**Task data:**
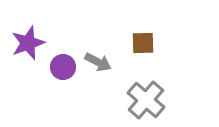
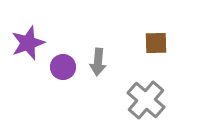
brown square: moved 13 px right
gray arrow: rotated 68 degrees clockwise
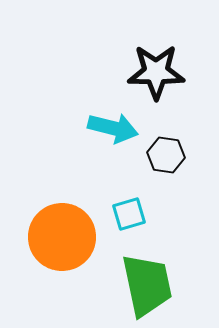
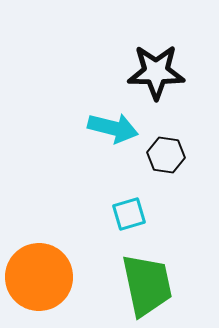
orange circle: moved 23 px left, 40 px down
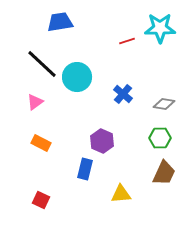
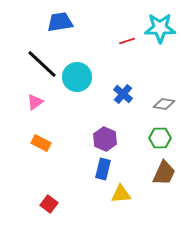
purple hexagon: moved 3 px right, 2 px up
blue rectangle: moved 18 px right
red square: moved 8 px right, 4 px down; rotated 12 degrees clockwise
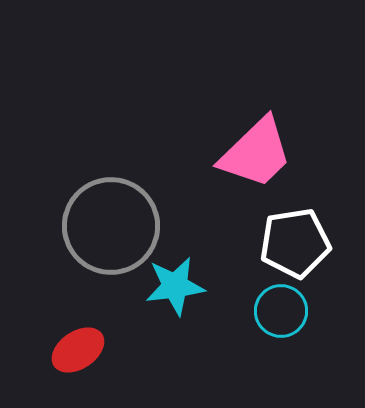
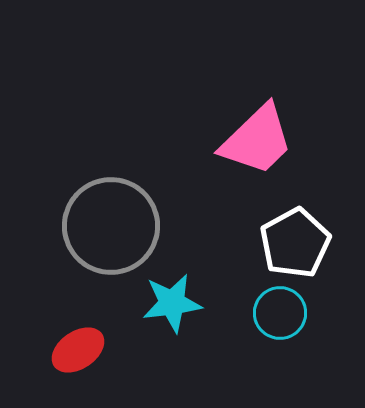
pink trapezoid: moved 1 px right, 13 px up
white pentagon: rotated 20 degrees counterclockwise
cyan star: moved 3 px left, 17 px down
cyan circle: moved 1 px left, 2 px down
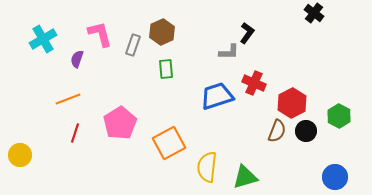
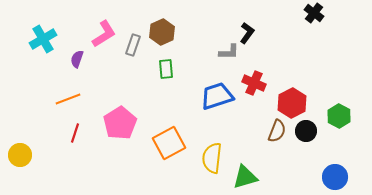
pink L-shape: moved 4 px right; rotated 72 degrees clockwise
yellow semicircle: moved 5 px right, 9 px up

**Work instructions:**
Find the line with "white pentagon: rotated". Return it and each line after it through the end of the data, exactly, without pictures.

**Response to the task:**
white pentagon: rotated 20 degrees counterclockwise
cyan star: moved 3 px left, 17 px down
cyan circle: moved 1 px left, 2 px down
pink L-shape: moved 4 px right; rotated 72 degrees clockwise
yellow semicircle: moved 5 px right, 9 px up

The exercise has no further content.